Each entry must be printed again without a single change.

Items from a data source:
==================================================
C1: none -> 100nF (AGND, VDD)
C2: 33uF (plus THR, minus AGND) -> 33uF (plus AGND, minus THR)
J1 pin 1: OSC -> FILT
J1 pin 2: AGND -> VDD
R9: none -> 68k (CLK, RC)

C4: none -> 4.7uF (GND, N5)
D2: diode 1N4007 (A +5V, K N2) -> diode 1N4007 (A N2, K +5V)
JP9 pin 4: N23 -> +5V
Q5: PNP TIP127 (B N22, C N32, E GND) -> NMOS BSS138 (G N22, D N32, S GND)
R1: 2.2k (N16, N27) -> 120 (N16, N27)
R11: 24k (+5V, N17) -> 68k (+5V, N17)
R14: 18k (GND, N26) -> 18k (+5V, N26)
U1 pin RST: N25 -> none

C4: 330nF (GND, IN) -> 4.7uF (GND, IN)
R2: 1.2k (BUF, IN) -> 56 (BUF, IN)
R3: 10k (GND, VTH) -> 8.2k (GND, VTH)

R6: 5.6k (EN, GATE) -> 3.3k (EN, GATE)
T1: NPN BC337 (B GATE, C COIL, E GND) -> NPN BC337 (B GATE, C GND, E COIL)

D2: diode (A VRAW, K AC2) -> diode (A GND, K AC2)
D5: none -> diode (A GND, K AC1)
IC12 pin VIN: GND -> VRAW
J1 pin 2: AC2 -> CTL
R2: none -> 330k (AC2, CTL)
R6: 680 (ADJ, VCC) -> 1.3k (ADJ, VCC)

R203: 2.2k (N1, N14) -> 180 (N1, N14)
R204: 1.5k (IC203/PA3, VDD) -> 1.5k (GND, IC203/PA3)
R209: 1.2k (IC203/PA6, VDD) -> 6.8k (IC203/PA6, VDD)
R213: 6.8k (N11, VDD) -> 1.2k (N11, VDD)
==================================================
EXERCISE SOLUTION
C1: none -> 100nF (AGND, VDD)
C2: 33uF (plus THR, minus AGND) -> 33uF (plus AGND, minus THR)
J1 pin 1: OSC -> FILT
J1 pin 2: AGND -> VDD
R9: none -> 68k (CLK, RC)

C4: none -> 4.7uF (GND, N5)
D2: diode 1N4007 (A +5V, K N2) -> diode 1N4007 (A N2, K +5V)
JP9 pin 4: N23 -> +5V
Q5: PNP TIP127 (B N22, C N32, E GND) -> NMOS BSS138 (G N22, D N32, S GND)
R1: 2.2k (N16, N27) -> 120 (N16, N27)
R11: 24k (+5V, N17) -> 68k (+5V, N17)
R14: 18k (GND, N26) -> 18k (+5V, N26)
U1 pin RST: N25 -> none

C4: 330nF (GND, IN) -> 4.7uF (GND, IN)
R2: 1.2k (BUF, IN) -> 56 (BUF, IN)
R3: 10k (GND, VTH) -> 8.2k (GND, VTH)

R6: 5.6k (EN, GATE) -> 3.3k (EN, GATE)
T1: NPN BC337 (B GATE, C COIL, E GND) -> NPN BC337 (B GATE, C GND, E COIL)

D2: diode (A VRAW, K AC2) -> diode (A GND, K AC2)
D5: none -> diode (A GND, K AC1)
IC12 pin VIN: GND -> VRAW
J1 pin 2: AC2 -> CTL
R2: none -> 330k (AC2, CTL)
R6: 680 (ADJ, VCC) -> 1.3k (ADJ, VCC)

R203: 2.2k (N1, N14) -> 180 (N1, N14)
R204: 1.5k (IC203/PA3, VDD) -> 1.5k (GND, IC203/PA3)
R209: 1.2k (IC203/PA6, VDD) -> 6.8k (IC203/PA6, VDD)
R213: 6.8k (N11, VDD) -> 1.2k (N11, VDD)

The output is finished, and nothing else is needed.